> **To do**: Which lines in the data below contain the string "SONAR"? Show each one.

Image comparison data:
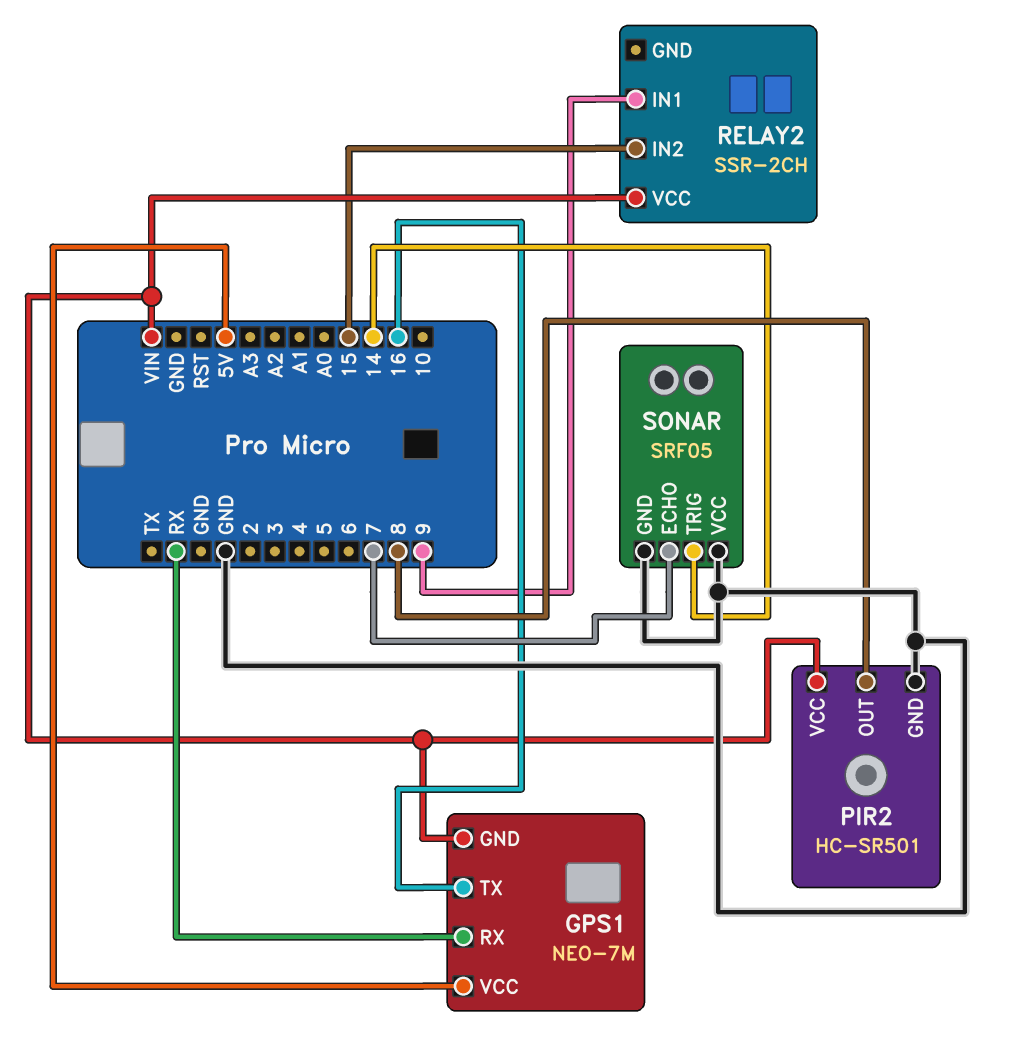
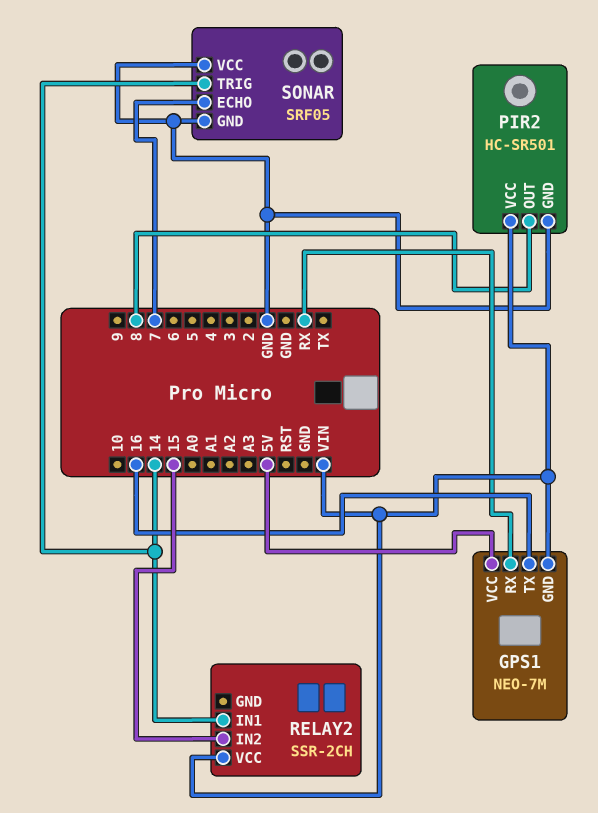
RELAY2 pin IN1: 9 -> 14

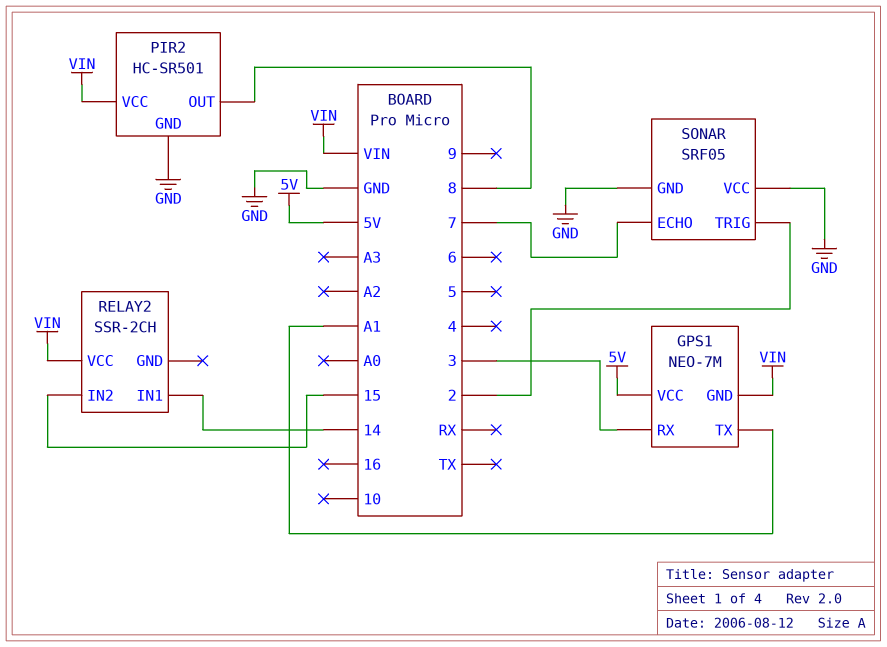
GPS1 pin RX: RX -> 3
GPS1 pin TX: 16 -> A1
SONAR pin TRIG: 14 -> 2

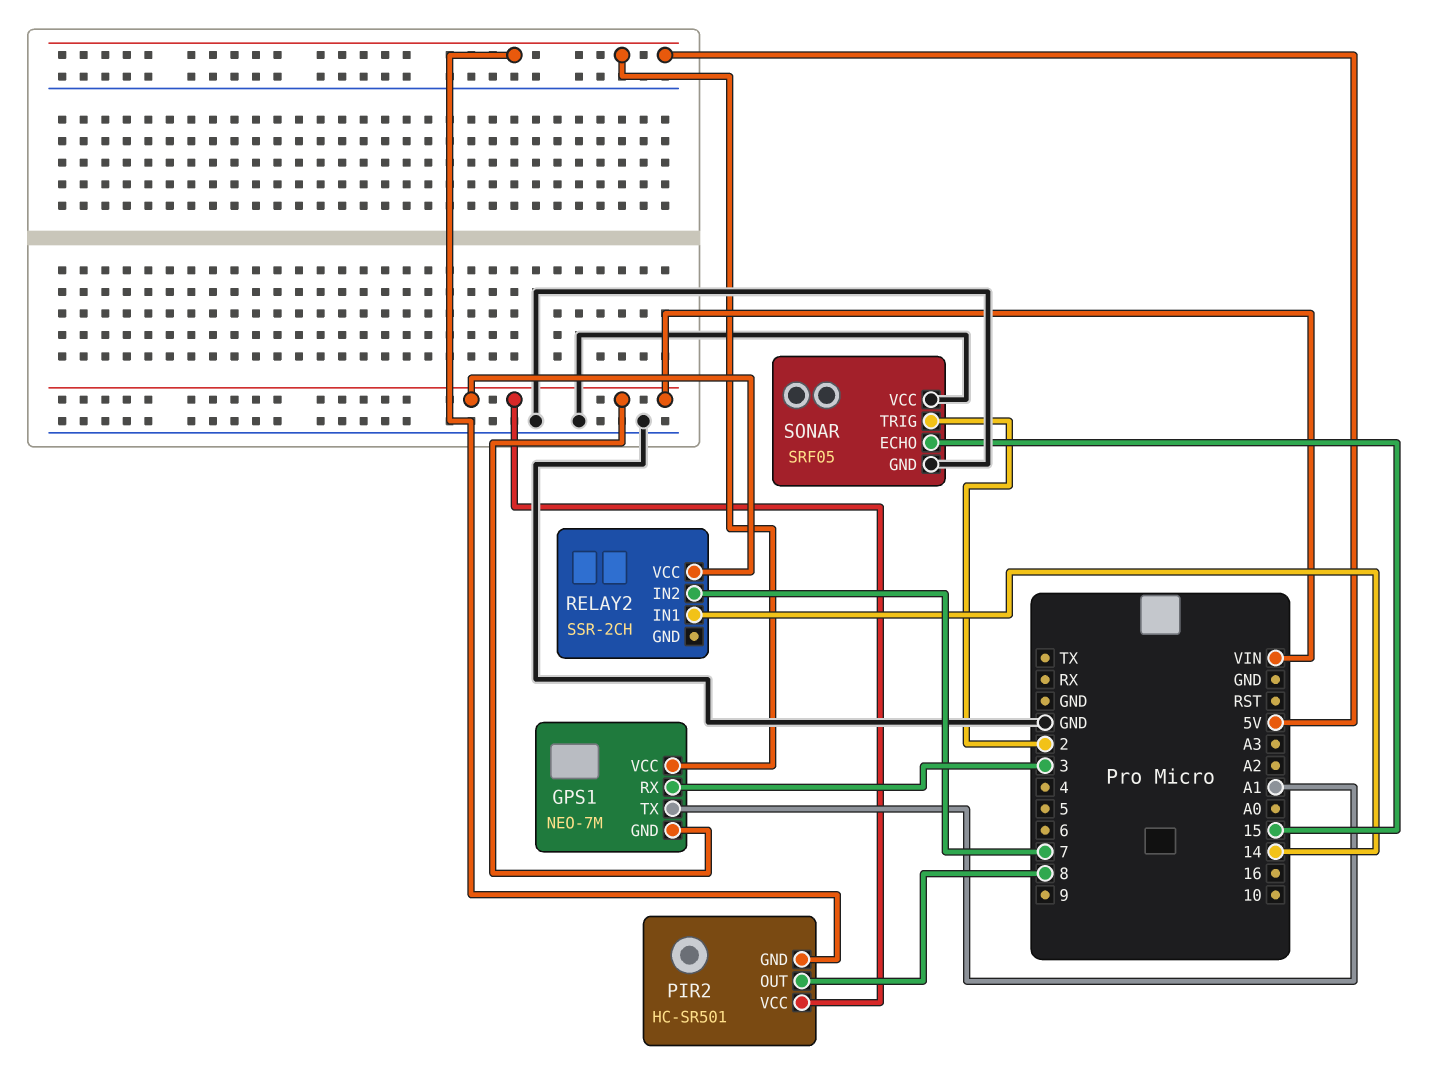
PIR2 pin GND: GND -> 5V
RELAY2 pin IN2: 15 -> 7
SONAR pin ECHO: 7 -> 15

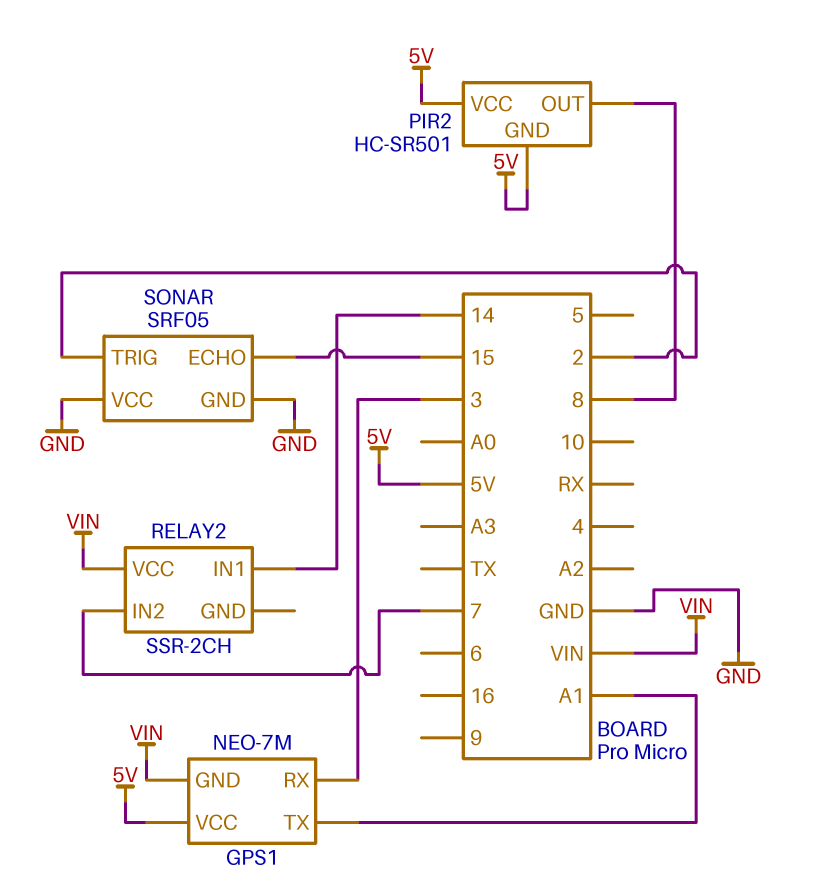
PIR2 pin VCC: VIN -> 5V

> **Answer space**:
SONAR pin TRIG: 14 -> 2
SONAR pin ECHO: 7 -> 15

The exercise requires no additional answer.